▼▼▼

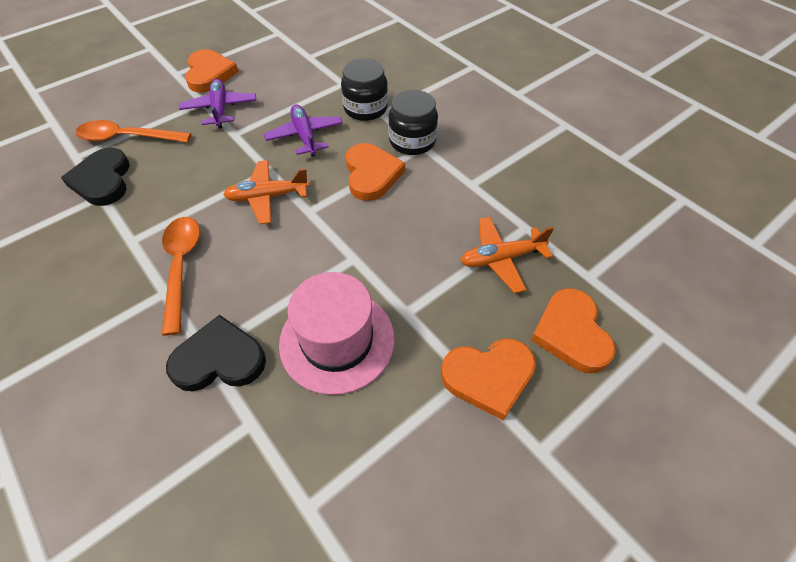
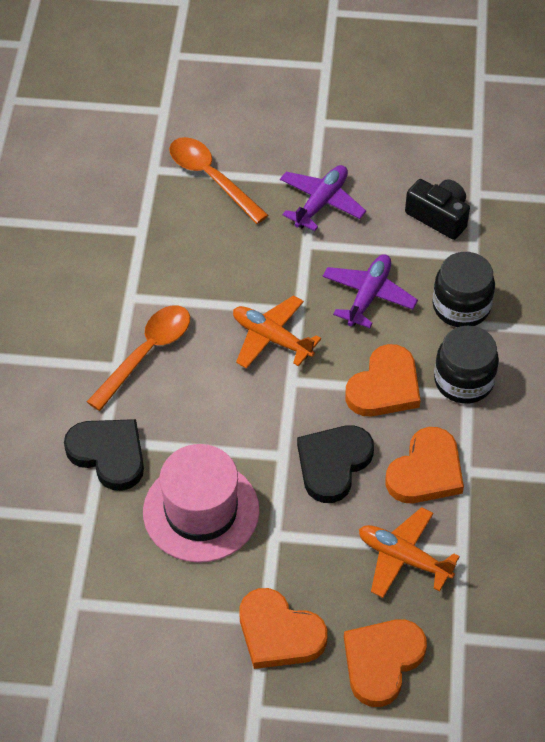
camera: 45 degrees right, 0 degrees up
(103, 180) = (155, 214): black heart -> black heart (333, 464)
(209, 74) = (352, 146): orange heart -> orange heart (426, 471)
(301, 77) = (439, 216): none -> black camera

▲▲▲
▼▼▼

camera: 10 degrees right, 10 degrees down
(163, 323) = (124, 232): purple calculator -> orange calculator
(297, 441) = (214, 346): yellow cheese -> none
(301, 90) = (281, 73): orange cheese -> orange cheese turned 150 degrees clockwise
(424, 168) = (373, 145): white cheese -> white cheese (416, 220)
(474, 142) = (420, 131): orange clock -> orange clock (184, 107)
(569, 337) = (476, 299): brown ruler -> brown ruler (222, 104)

▲▲▲

Look above for the line with "camera: 10 degrees right, 10 degrees down" and the line with "(569, 337) = (476, 299): brown"; transcribe both and all lines in between, exactly, and nothing else.

camera: 10 degrees right, 10 degrees down
(163, 323) = (124, 232): purple calculator -> orange calculator
(297, 441) = (214, 346): yellow cheese -> none
(301, 90) = (281, 73): orange cheese -> orange cheese turned 150 degrees clockwise
(424, 168) = (373, 145): white cheese -> white cheese (416, 220)
(474, 142) = (420, 131): orange clock -> orange clock (184, 107)
(569, 337) = (476, 299): brown ruler -> brown ruler (222, 104)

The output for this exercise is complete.